- **What is required**
Where the records below reach the line containing "(179, 213) = (94, 391): red bowl -> none", start transcribing, and end with the line containing "(413, 162) = (379, 267): black", exactly and with nothing else added.

- **Provided data**

+++

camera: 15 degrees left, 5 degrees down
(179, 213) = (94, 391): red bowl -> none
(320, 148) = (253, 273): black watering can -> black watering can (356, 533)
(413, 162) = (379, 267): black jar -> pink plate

+++

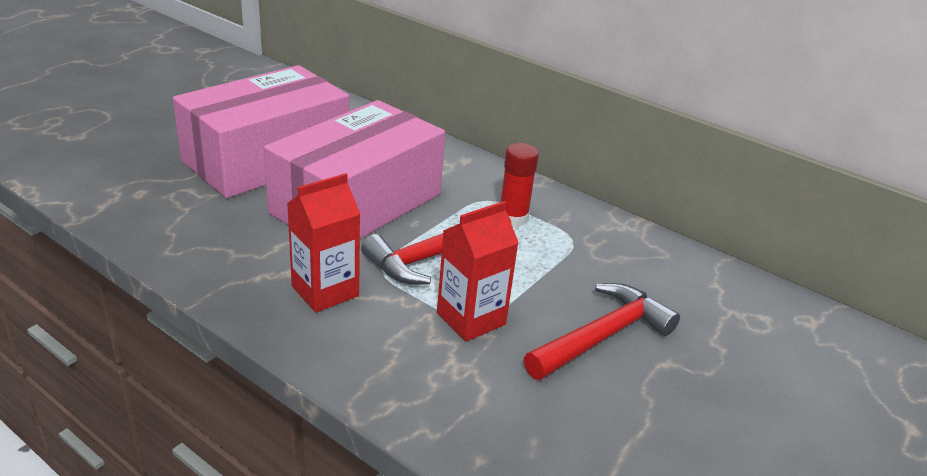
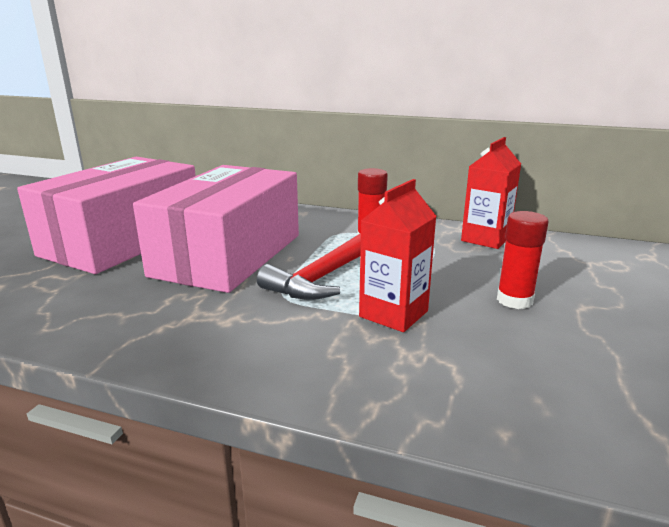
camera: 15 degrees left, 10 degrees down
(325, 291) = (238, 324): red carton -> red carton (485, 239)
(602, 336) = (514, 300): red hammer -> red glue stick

+++

- **Solution**
(179, 213) = (94, 391): red bowl -> none
(320, 148) = (253, 273): black watering can -> black watering can (356, 533)
(413, 162) = (379, 267): black jar -> pink plate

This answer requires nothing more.